▸ Supplied material
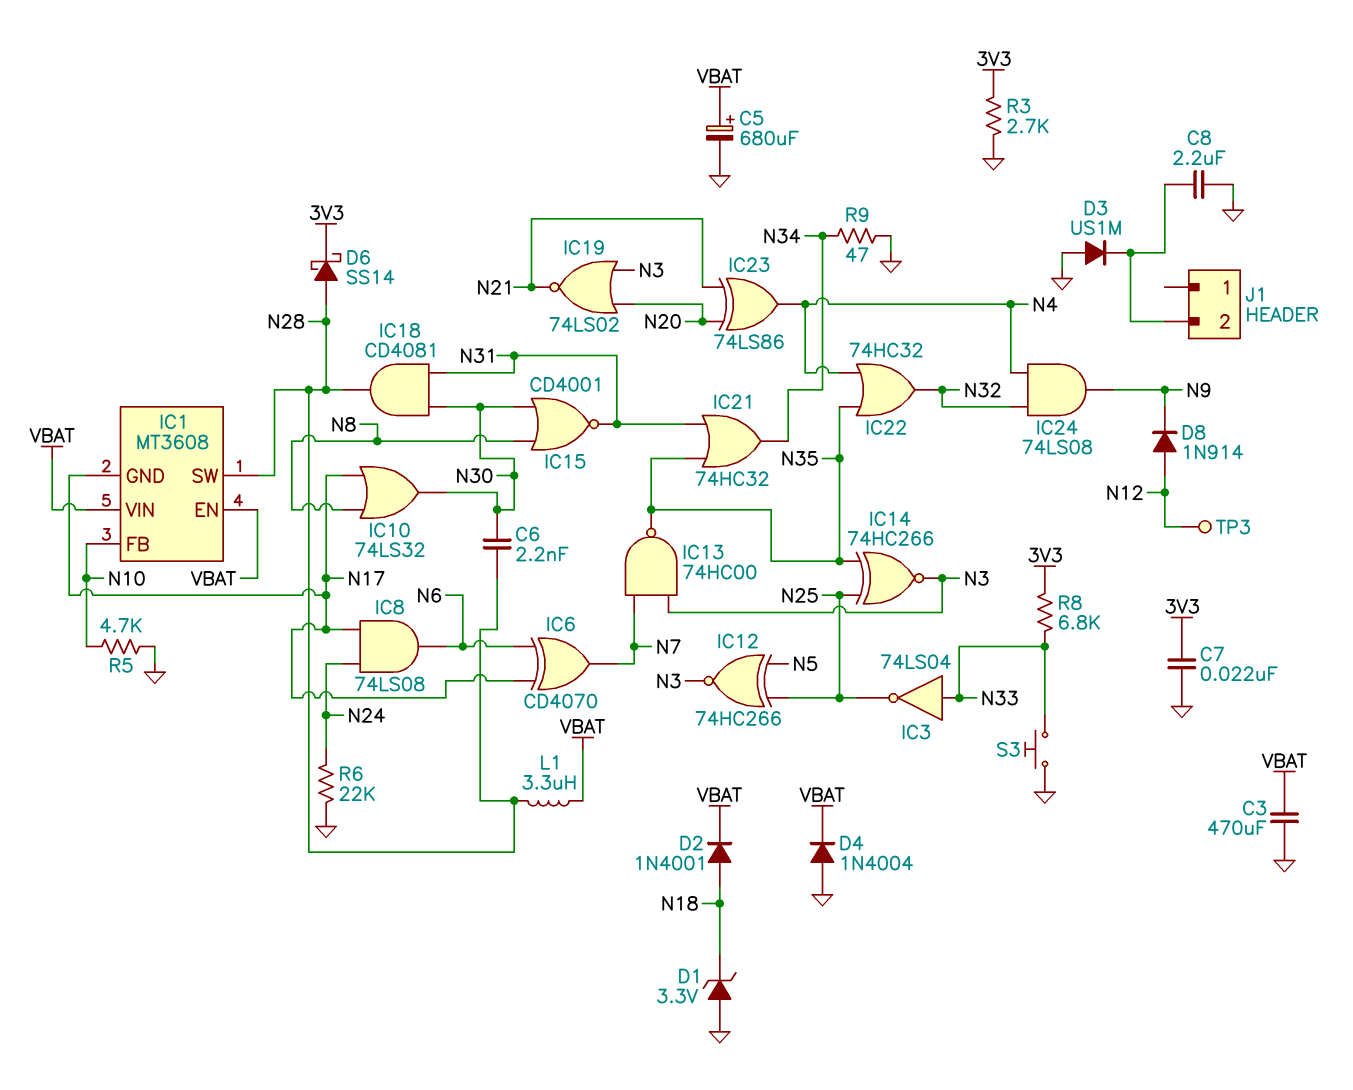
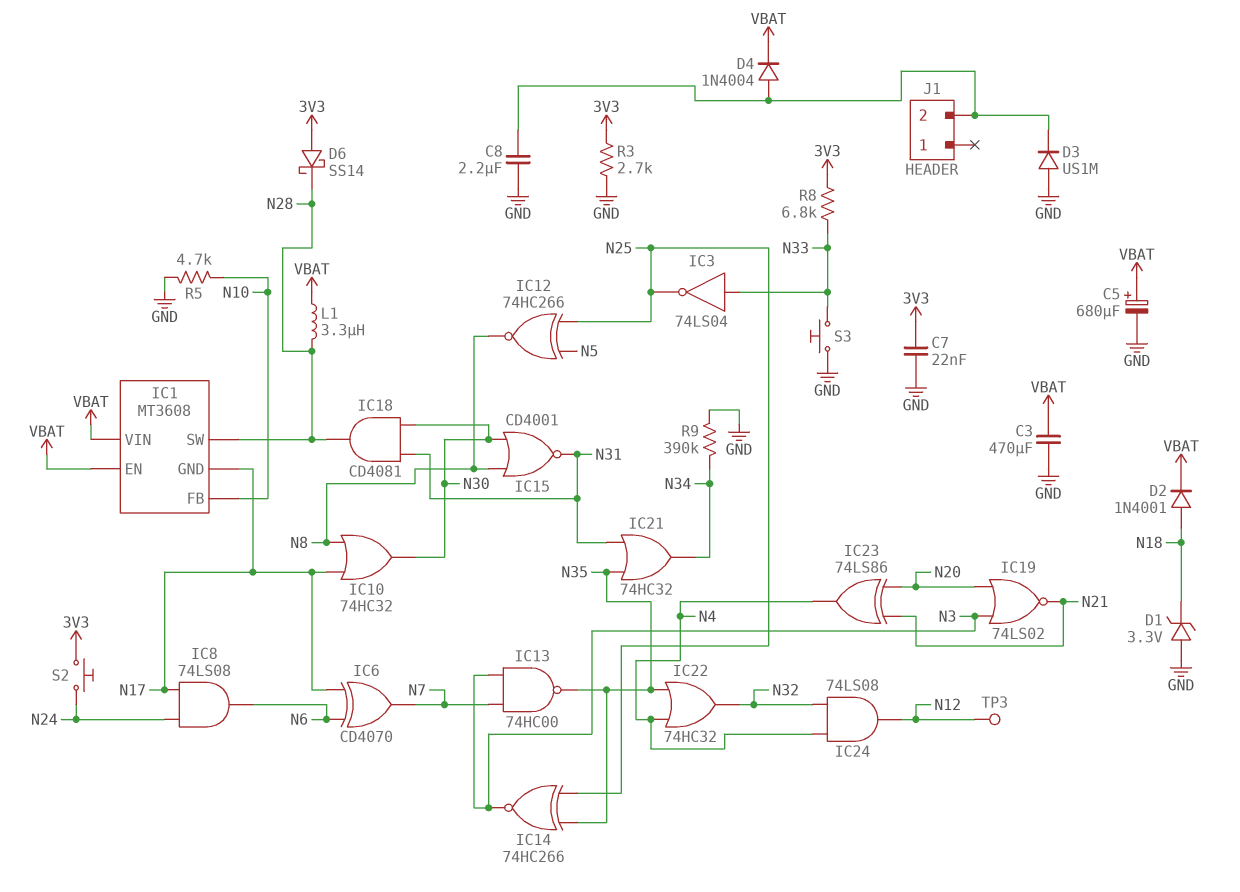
C6: 2.2nF (N28, N30) -> none
D4: diode 1N4004 (A GND, K VBAT) -> diode 1N4004 (A J1/2, K VBAT)
D6: schottky SS14 (A N28, K 3V3) -> schottky SS14 (A 3V3, K N28)
D8: diode 1N914 (A N12, K N9) -> none
IC10: OR 74LS32 (in N8, in N17, out N30) -> OR 74HC32 (in N8, in N17, out N30)
IC12: XNOR 74HC266 (in N5, in N25, out N3) -> XNOR 74HC266 (in N5, in N25, out N8)
IC24: AND 74LS08 (in N4, in N32, out N9) -> AND 74LS08 (in N4, in N32, out N12)
R6: 22k (GND, N24) -> none
R9: 47 (GND, N34) -> 390k (GND, N34)
S2: none -> button (3V3, N24)

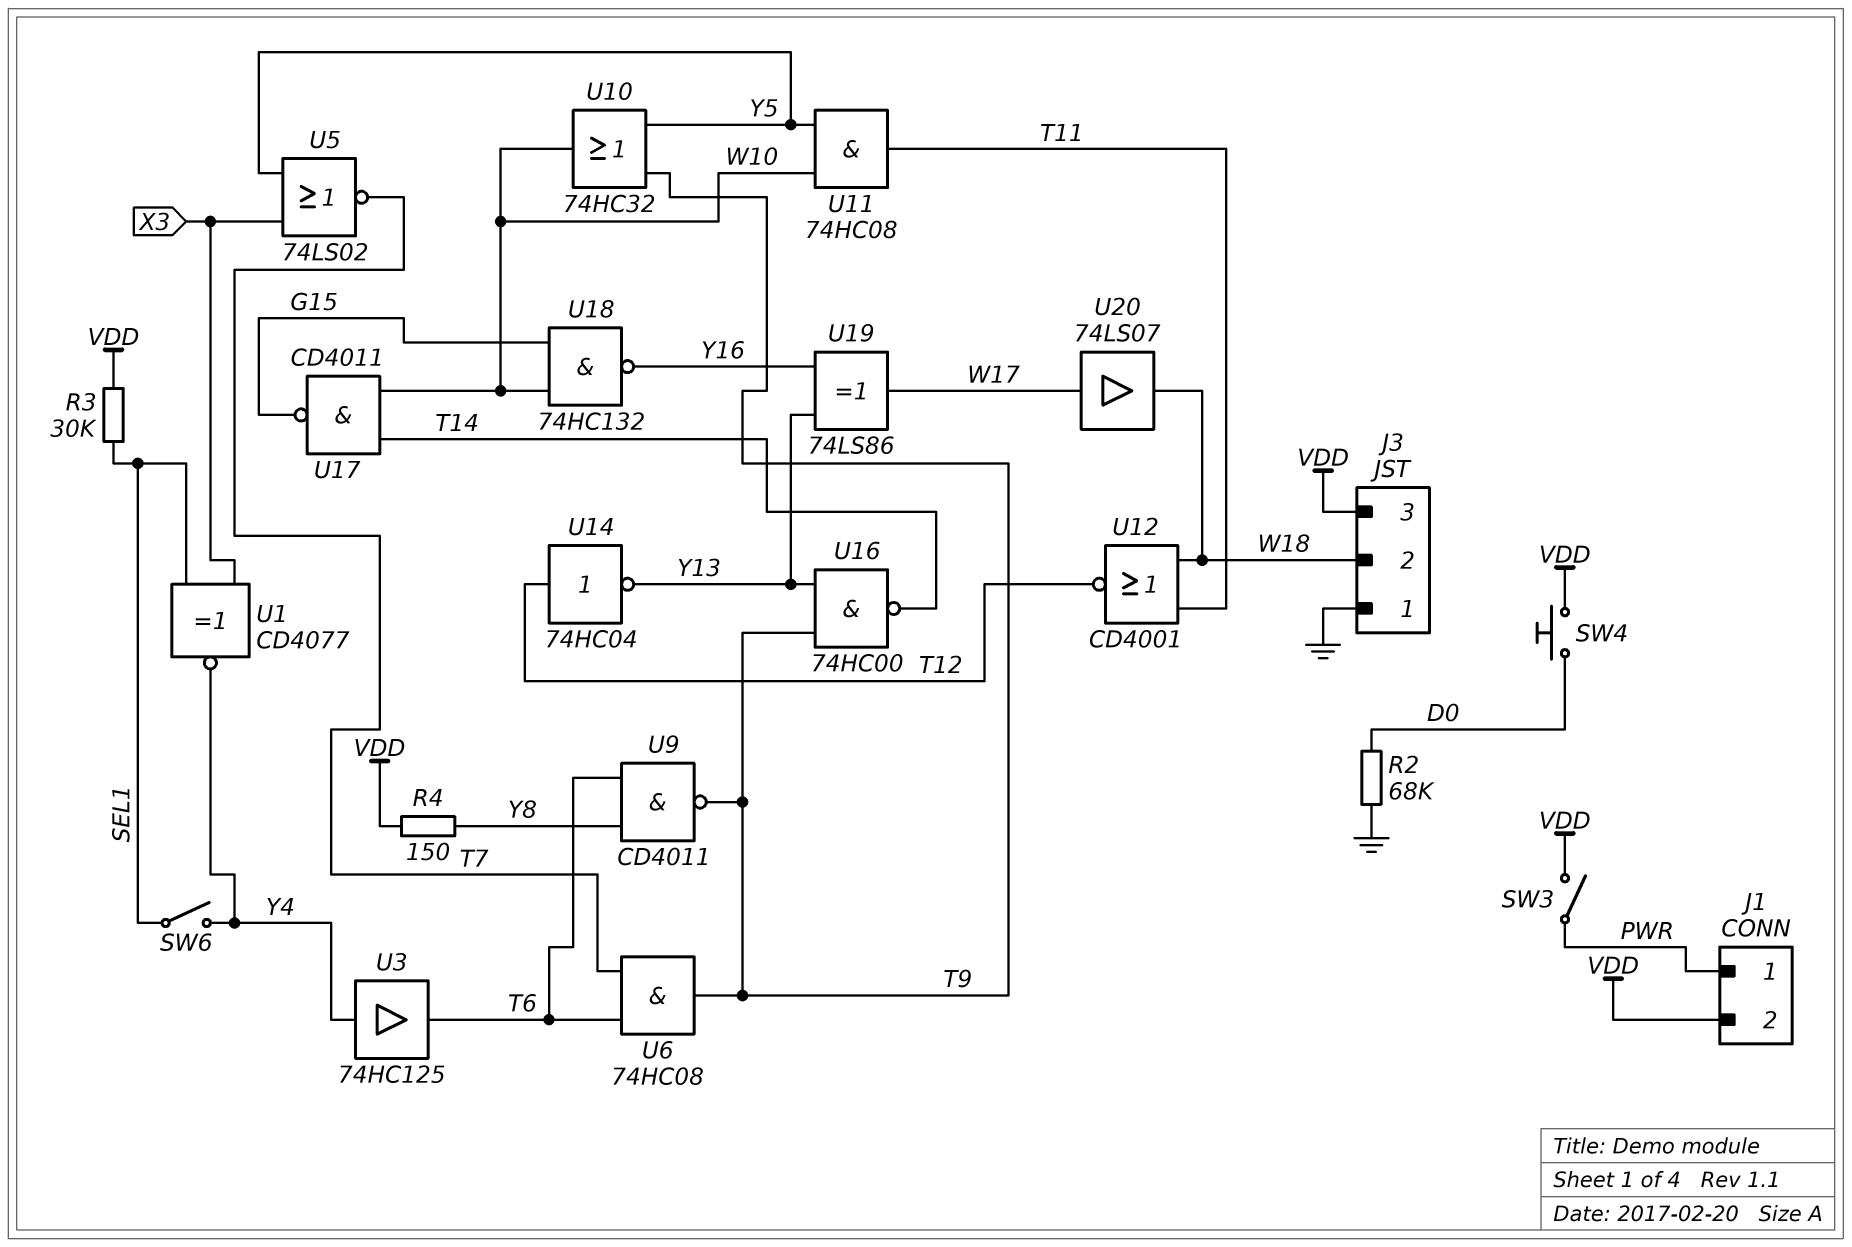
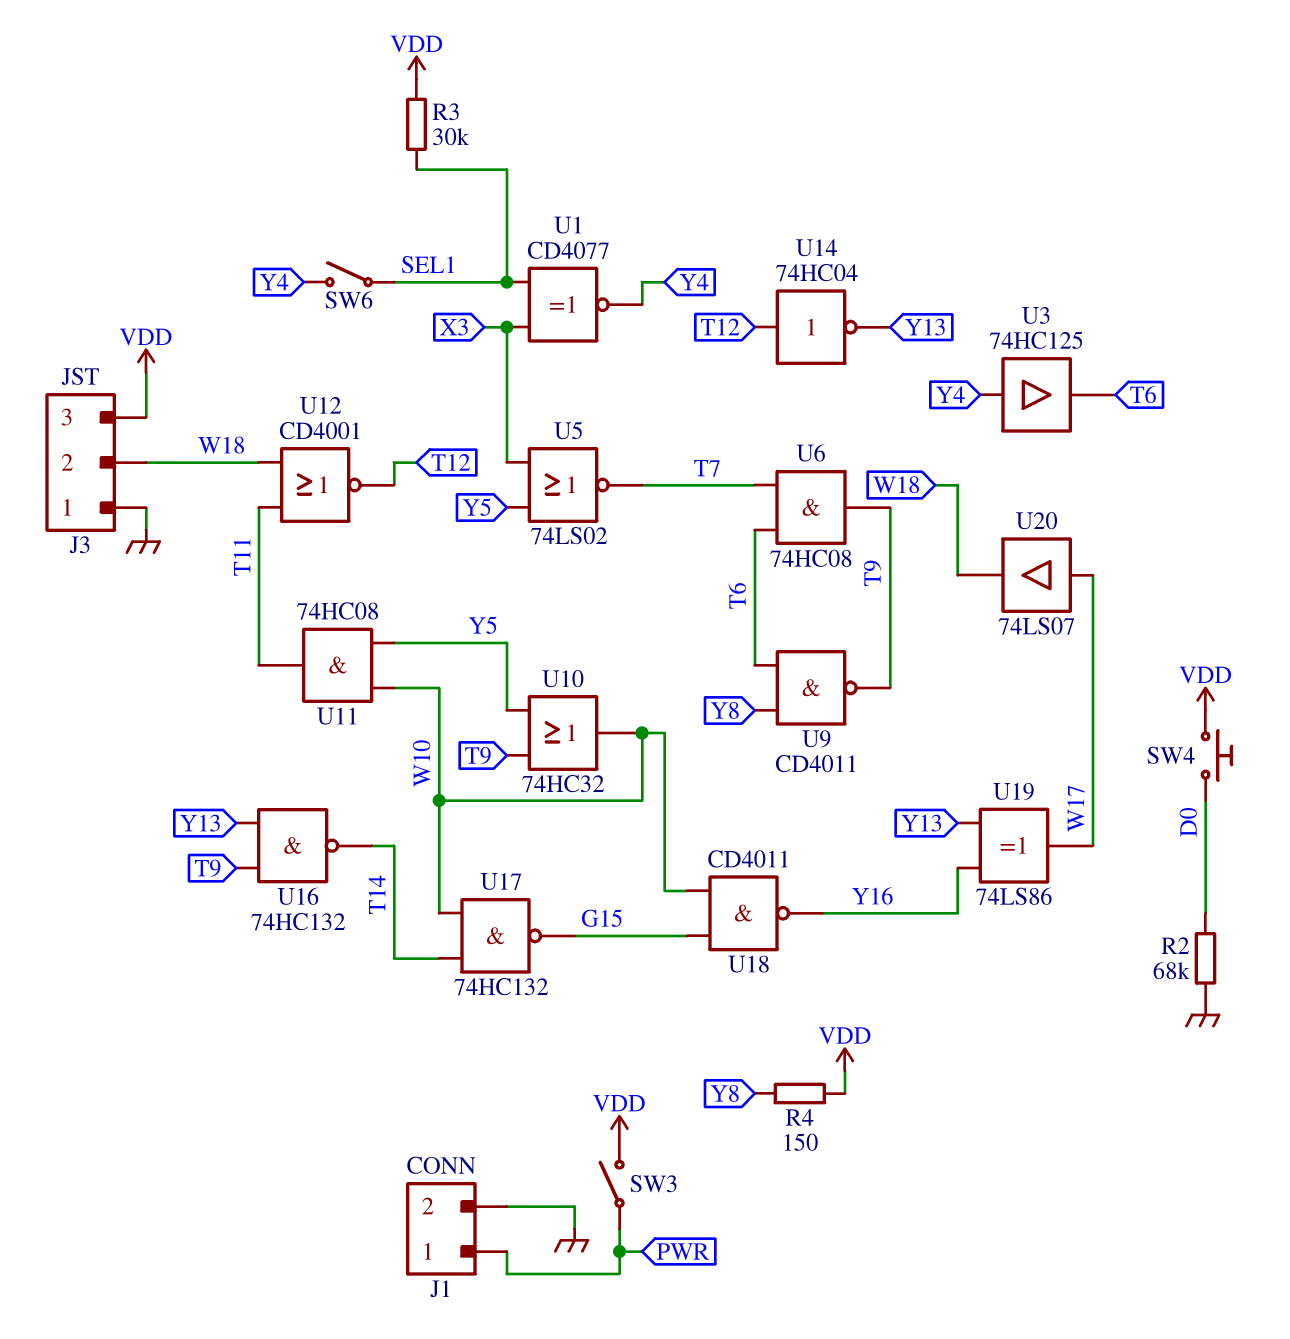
J1 pin 2: VDD -> GND
U16: NAND 74HC00 (in T9, in Y13, out T14) -> NAND 74HC132 (in T9, in Y13, out T14)
U17: NAND CD4011 (in T14, in W10, out G15) -> NAND 74HC132 (in T14, in W10, out G15)
U18: NAND 74HC132 (in G15, in W10, out Y16) -> NAND CD4011 (in G15, in W10, out Y16)

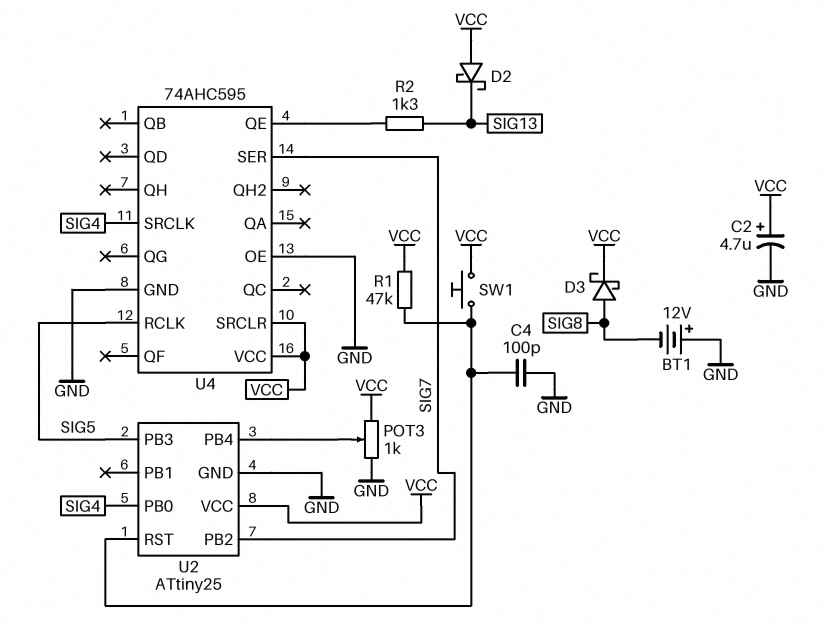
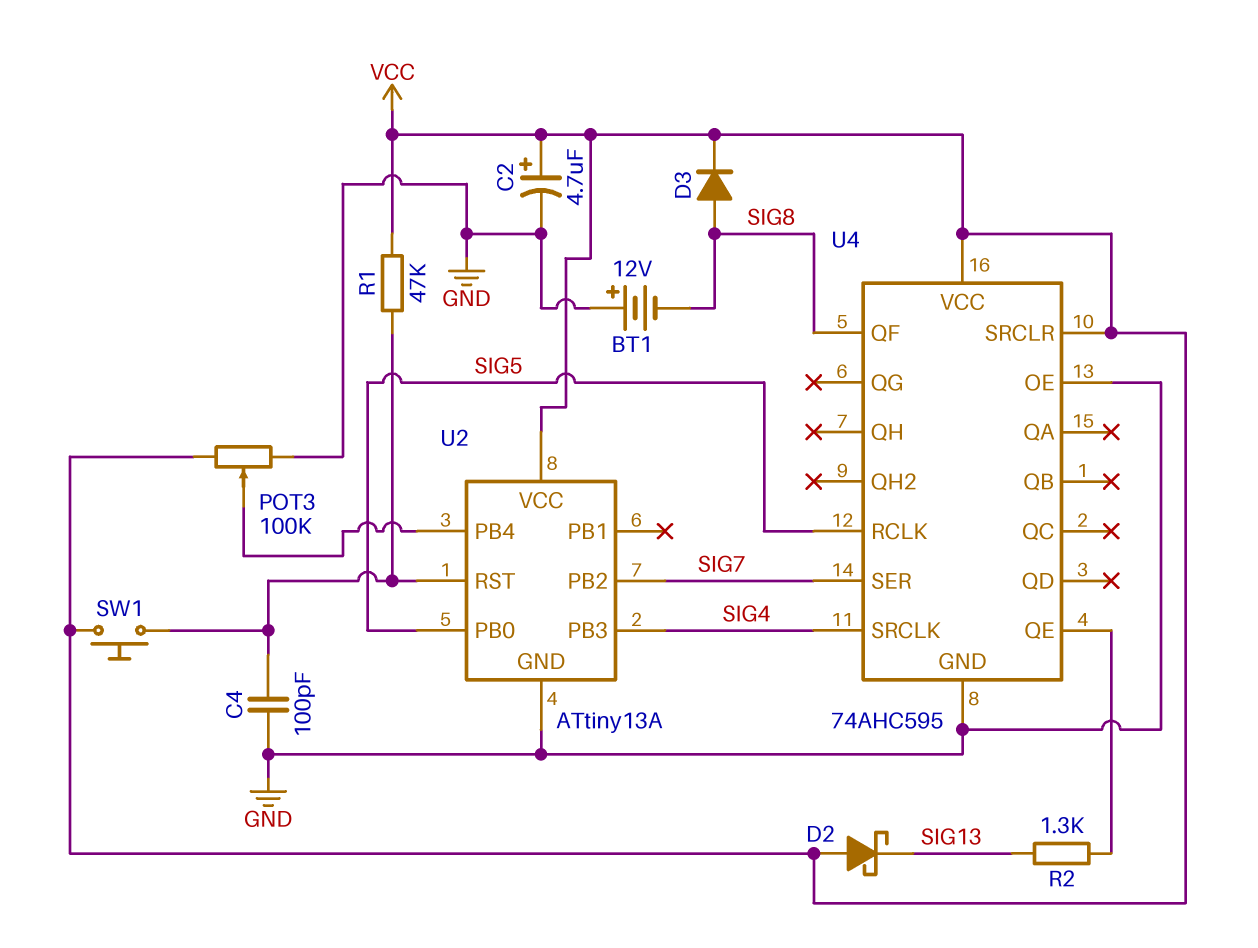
D3: schottky (A SIG8, K VCC) -> diode (A SIG8, K VCC)
POT3: 1k (GND, VCC, wiper U2/PB4) -> 100k (GND, VCC, wiper U2/PB4)
U2: ATtiny25 -> ATtiny13A
U2 pin PB0: SIG4 -> SIG5
U2 pin PB3: SIG5 -> SIG4
U4 pin QF: none -> SIG8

▸ What you have to do
Every line of the data that includes the word "diode" should be copied.

▸ Answer space
D4: diode 1N4004 (A GND, K VBAT) -> diode 1N4004 (A J1/2, K VBAT)
D8: diode 1N914 (A N12, K N9) -> none
D3: schottky (A SIG8, K VCC) -> diode (A SIG8, K VCC)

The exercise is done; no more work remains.